**INSTRUCTIONS FOR THE TASK:**
Each entry below is to be written out exactly, and the pictures are to be left out.

**STUDY MATERIAL:**

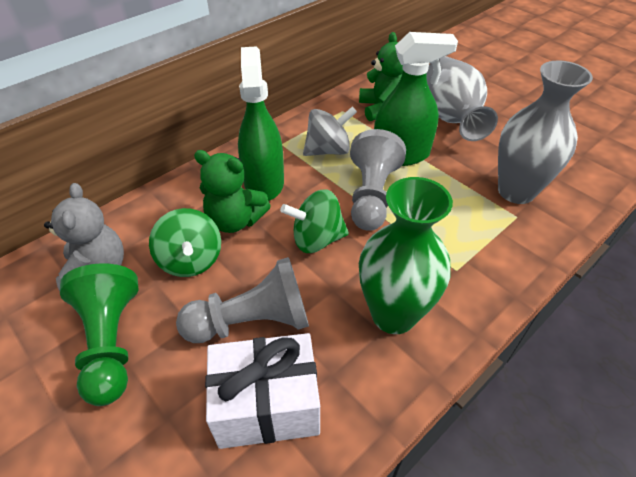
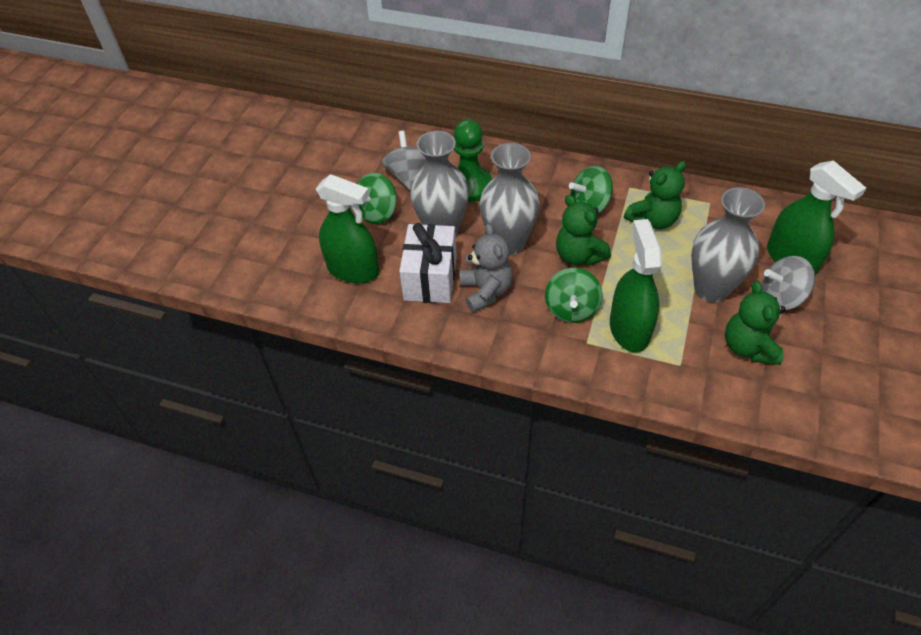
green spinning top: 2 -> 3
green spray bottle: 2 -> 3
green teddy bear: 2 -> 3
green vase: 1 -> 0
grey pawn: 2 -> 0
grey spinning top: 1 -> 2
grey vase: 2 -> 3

**ANSWER SECTION:**
green spinning top: 2 -> 3
green spray bottle: 2 -> 3
green teddy bear: 2 -> 3
green vase: 1 -> 0
grey pawn: 2 -> 0
grey spinning top: 1 -> 2
grey vase: 2 -> 3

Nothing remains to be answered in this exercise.